● **INPUT RECORDS**:
◆ ◆ ◆ ◆ ◆

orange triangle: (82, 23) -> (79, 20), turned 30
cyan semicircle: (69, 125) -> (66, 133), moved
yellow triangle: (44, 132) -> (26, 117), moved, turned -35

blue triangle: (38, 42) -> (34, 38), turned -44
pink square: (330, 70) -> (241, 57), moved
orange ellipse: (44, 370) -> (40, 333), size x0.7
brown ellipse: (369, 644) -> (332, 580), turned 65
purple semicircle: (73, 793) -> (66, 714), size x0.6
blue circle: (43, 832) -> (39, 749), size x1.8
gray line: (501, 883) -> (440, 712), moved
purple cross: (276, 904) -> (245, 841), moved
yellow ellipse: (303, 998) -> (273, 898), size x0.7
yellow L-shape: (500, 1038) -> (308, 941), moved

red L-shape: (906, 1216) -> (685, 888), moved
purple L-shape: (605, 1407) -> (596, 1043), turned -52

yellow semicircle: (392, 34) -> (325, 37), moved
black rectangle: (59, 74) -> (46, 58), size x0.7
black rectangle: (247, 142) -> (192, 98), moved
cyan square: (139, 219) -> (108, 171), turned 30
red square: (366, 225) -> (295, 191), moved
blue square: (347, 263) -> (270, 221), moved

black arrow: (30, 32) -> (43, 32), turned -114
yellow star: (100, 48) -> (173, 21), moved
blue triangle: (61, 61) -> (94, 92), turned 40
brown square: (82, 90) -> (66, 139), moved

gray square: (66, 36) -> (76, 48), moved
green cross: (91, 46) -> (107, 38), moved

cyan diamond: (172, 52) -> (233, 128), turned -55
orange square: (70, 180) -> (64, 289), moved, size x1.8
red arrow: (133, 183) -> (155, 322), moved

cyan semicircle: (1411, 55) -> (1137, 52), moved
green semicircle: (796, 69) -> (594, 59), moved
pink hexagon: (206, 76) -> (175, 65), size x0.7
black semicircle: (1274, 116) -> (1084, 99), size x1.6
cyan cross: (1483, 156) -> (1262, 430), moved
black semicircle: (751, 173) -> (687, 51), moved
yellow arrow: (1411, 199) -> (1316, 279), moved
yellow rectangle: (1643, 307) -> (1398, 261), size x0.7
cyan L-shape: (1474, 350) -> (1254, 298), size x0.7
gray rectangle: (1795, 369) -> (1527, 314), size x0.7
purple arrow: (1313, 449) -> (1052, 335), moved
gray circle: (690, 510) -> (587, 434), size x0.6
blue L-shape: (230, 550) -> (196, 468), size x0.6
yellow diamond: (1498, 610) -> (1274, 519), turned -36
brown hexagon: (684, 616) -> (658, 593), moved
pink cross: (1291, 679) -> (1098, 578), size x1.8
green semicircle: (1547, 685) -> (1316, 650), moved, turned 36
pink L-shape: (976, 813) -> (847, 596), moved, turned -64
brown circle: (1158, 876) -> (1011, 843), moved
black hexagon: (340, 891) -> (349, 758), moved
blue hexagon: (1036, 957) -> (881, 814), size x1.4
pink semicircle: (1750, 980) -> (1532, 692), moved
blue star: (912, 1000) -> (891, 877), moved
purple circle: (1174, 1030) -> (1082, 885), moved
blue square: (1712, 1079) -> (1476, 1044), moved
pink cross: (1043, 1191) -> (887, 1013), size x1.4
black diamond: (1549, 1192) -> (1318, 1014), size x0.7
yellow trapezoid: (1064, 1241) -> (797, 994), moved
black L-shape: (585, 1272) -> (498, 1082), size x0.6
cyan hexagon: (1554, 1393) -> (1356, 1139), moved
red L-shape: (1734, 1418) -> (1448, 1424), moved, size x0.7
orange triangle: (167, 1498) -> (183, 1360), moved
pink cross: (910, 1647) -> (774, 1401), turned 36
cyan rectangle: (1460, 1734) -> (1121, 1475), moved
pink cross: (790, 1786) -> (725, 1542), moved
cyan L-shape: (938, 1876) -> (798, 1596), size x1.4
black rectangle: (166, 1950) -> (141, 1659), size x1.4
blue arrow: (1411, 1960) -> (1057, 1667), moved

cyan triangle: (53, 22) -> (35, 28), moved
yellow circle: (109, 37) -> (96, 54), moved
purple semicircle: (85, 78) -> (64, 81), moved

◆ ◆ ◆ ◆ ◆

● **INSTRUCTIONS TO FOLLOW**: Restate every record above, exactly, in full.

● **RESPONSE BOX**:
orange triangle: (82, 23) -> (79, 20), turned 30
cyan semicircle: (69, 125) -> (66, 133), moved
yellow triangle: (44, 132) -> (26, 117), moved, turned -35

blue triangle: (38, 42) -> (34, 38), turned -44
pink square: (330, 70) -> (241, 57), moved
orange ellipse: (44, 370) -> (40, 333), size x0.7
brown ellipse: (369, 644) -> (332, 580), turned 65
purple semicircle: (73, 793) -> (66, 714), size x0.6
blue circle: (43, 832) -> (39, 749), size x1.8
gray line: (501, 883) -> (440, 712), moved
purple cross: (276, 904) -> (245, 841), moved
yellow ellipse: (303, 998) -> (273, 898), size x0.7
yellow L-shape: (500, 1038) -> (308, 941), moved

red L-shape: (906, 1216) -> (685, 888), moved
purple L-shape: (605, 1407) -> (596, 1043), turned -52

yellow semicircle: (392, 34) -> (325, 37), moved
black rectangle: (59, 74) -> (46, 58), size x0.7
black rectangle: (247, 142) -> (192, 98), moved
cyan square: (139, 219) -> (108, 171), turned 30
red square: (366, 225) -> (295, 191), moved
blue square: (347, 263) -> (270, 221), moved

black arrow: (30, 32) -> (43, 32), turned -114
yellow star: (100, 48) -> (173, 21), moved
blue triangle: (61, 61) -> (94, 92), turned 40
brown square: (82, 90) -> (66, 139), moved

gray square: (66, 36) -> (76, 48), moved
green cross: (91, 46) -> (107, 38), moved

cyan diamond: (172, 52) -> (233, 128), turned -55
orange square: (70, 180) -> (64, 289), moved, size x1.8
red arrow: (133, 183) -> (155, 322), moved

cyan semicircle: (1411, 55) -> (1137, 52), moved
green semicircle: (796, 69) -> (594, 59), moved
pink hexagon: (206, 76) -> (175, 65), size x0.7
black semicircle: (1274, 116) -> (1084, 99), size x1.6
cyan cross: (1483, 156) -> (1262, 430), moved
black semicircle: (751, 173) -> (687, 51), moved
yellow arrow: (1411, 199) -> (1316, 279), moved
yellow rectangle: (1643, 307) -> (1398, 261), size x0.7
cyan L-shape: (1474, 350) -> (1254, 298), size x0.7
gray rectangle: (1795, 369) -> (1527, 314), size x0.7
purple arrow: (1313, 449) -> (1052, 335), moved
gray circle: (690, 510) -> (587, 434), size x0.6
blue L-shape: (230, 550) -> (196, 468), size x0.6
yellow diamond: (1498, 610) -> (1274, 519), turned -36
brown hexagon: (684, 616) -> (658, 593), moved
pink cross: (1291, 679) -> (1098, 578), size x1.8
green semicircle: (1547, 685) -> (1316, 650), moved, turned 36
pink L-shape: (976, 813) -> (847, 596), moved, turned -64
brown circle: (1158, 876) -> (1011, 843), moved
black hexagon: (340, 891) -> (349, 758), moved
blue hexagon: (1036, 957) -> (881, 814), size x1.4
pink semicircle: (1750, 980) -> (1532, 692), moved
blue star: (912, 1000) -> (891, 877), moved
purple circle: (1174, 1030) -> (1082, 885), moved
blue square: (1712, 1079) -> (1476, 1044), moved
pink cross: (1043, 1191) -> (887, 1013), size x1.4
black diamond: (1549, 1192) -> (1318, 1014), size x0.7
yellow trapezoid: (1064, 1241) -> (797, 994), moved
black L-shape: (585, 1272) -> (498, 1082), size x0.6
cyan hexagon: (1554, 1393) -> (1356, 1139), moved
red L-shape: (1734, 1418) -> (1448, 1424), moved, size x0.7
orange triangle: (167, 1498) -> (183, 1360), moved
pink cross: (910, 1647) -> (774, 1401), turned 36
cyan rectangle: (1460, 1734) -> (1121, 1475), moved
pink cross: (790, 1786) -> (725, 1542), moved
cyan L-shape: (938, 1876) -> (798, 1596), size x1.4
black rectangle: (166, 1950) -> (141, 1659), size x1.4
blue arrow: (1411, 1960) -> (1057, 1667), moved

cyan triangle: (53, 22) -> (35, 28), moved
yellow circle: (109, 37) -> (96, 54), moved
purple semicircle: (85, 78) -> (64, 81), moved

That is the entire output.